▶ _Task item_:
Only one stretch of the data is wanted: the line containing "BAT1: 9V (plus", the line containing "R5: 100 (N6, N7) -> 220 (N6, N7)", and every line between them, copied exactly.

▶ _Working data_:

__________

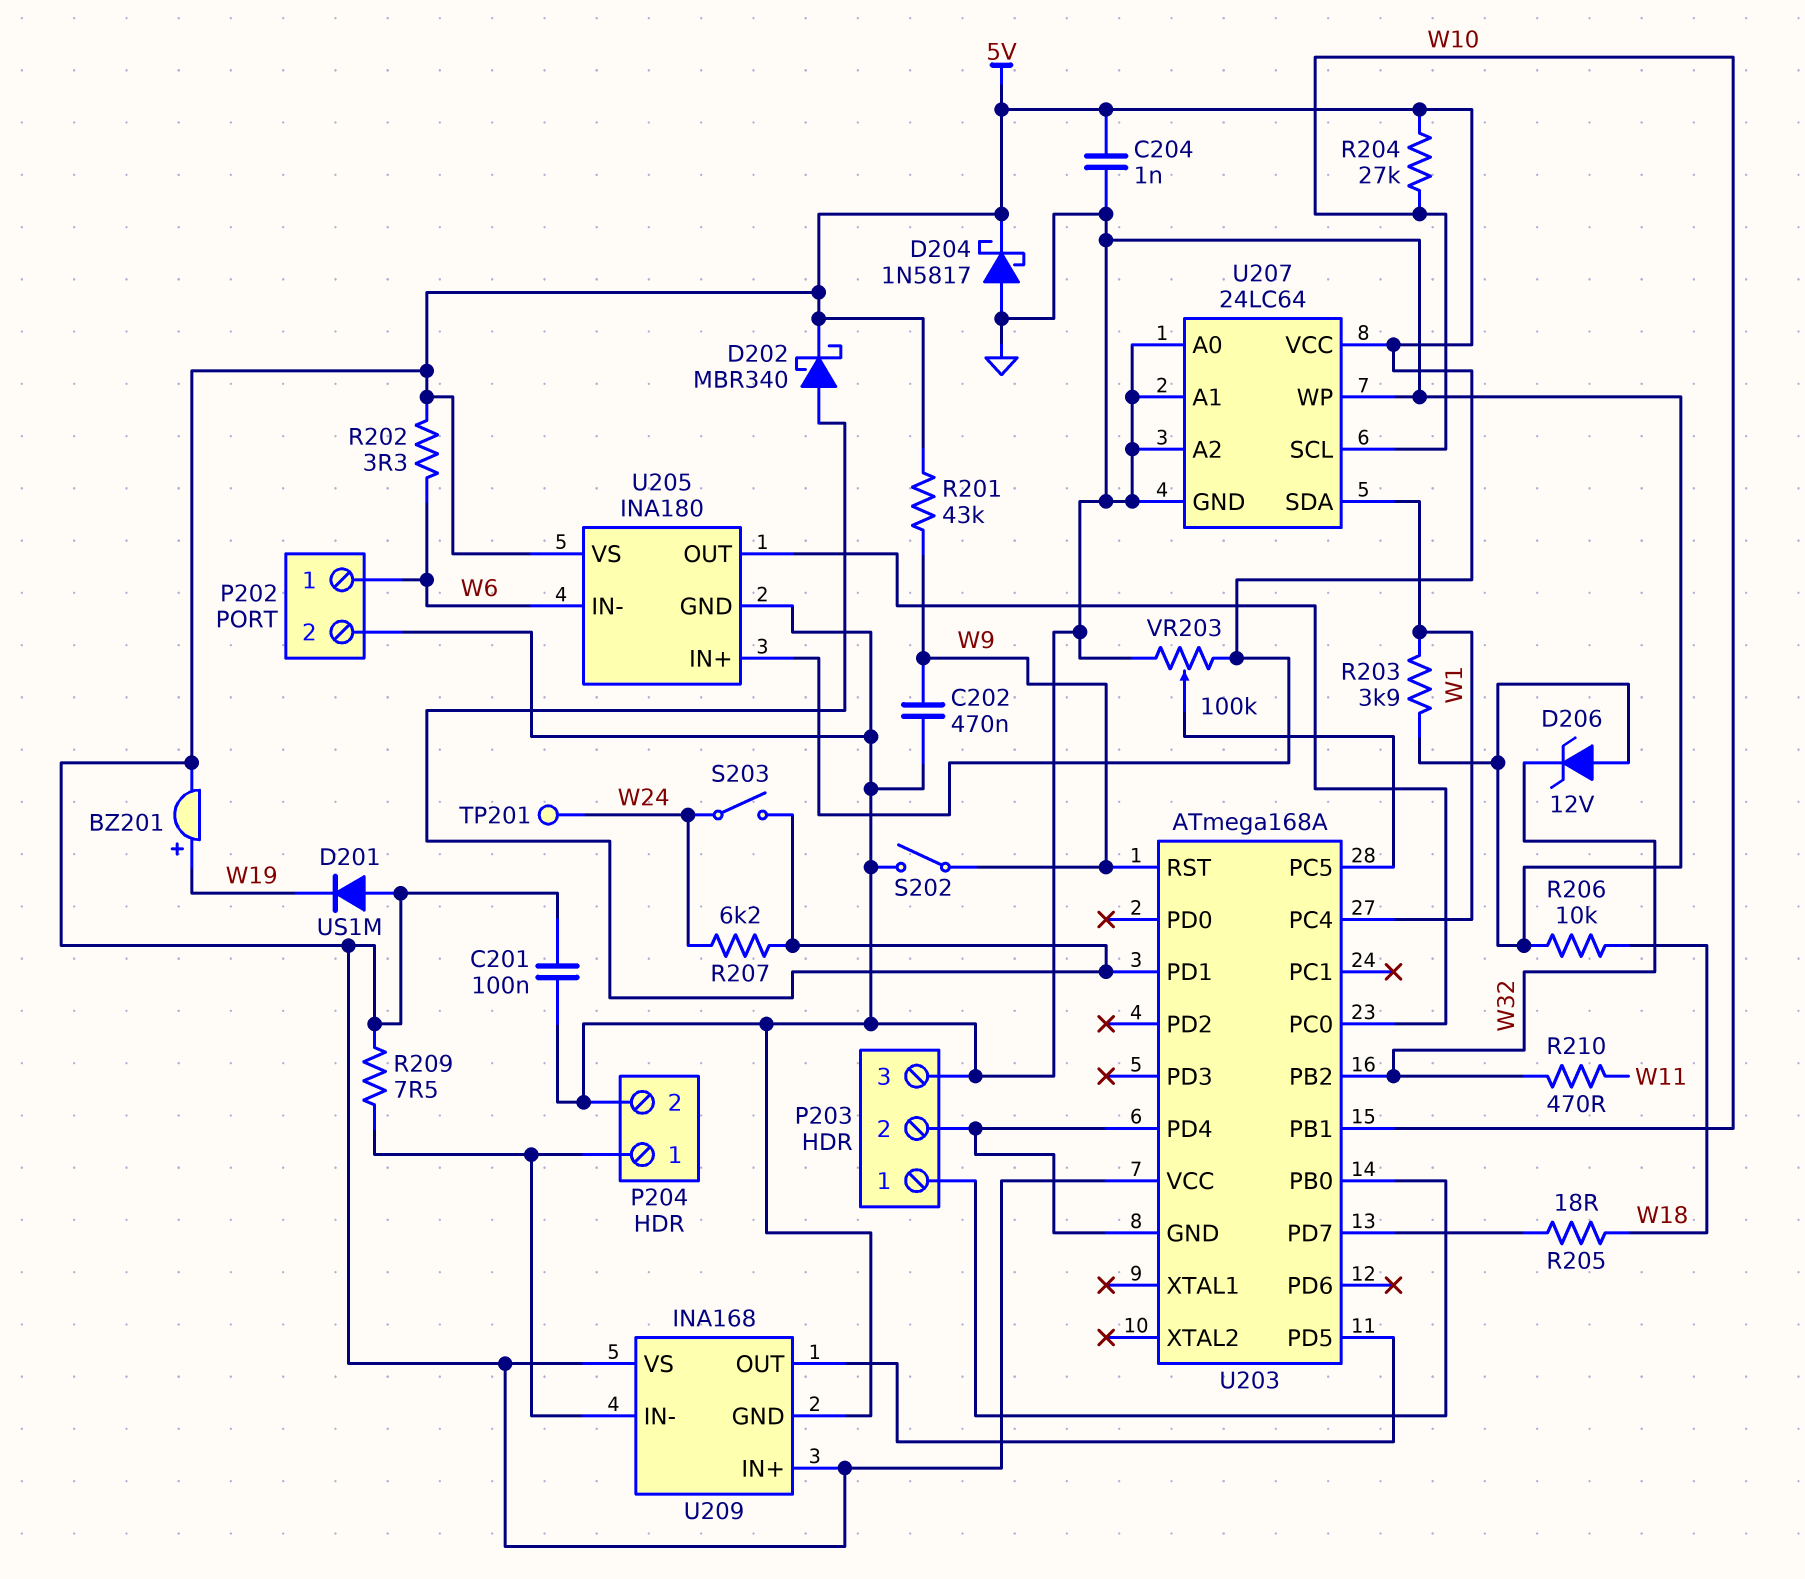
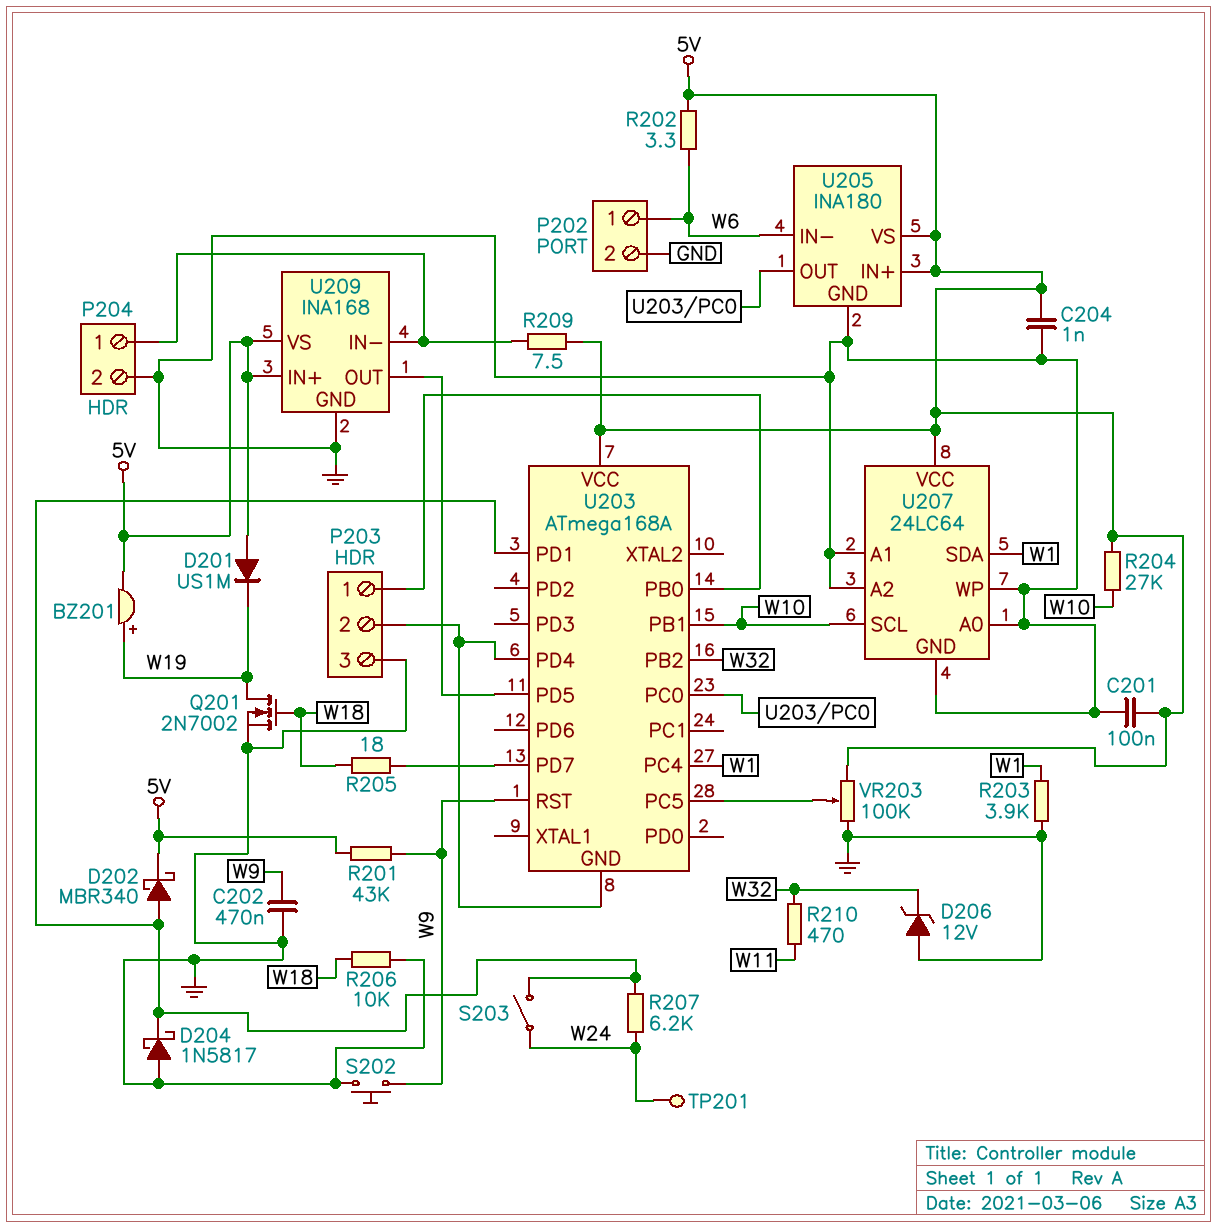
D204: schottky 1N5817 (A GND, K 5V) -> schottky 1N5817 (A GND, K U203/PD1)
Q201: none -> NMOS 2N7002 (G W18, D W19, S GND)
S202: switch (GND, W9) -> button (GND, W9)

__________

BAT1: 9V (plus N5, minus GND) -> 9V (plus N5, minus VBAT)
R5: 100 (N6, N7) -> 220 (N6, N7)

__________

▶ _Exercise output_:
BAT1: 9V (plus N5, minus GND) -> 9V (plus N5, minus VBAT)
R5: 100 (N6, N7) -> 220 (N6, N7)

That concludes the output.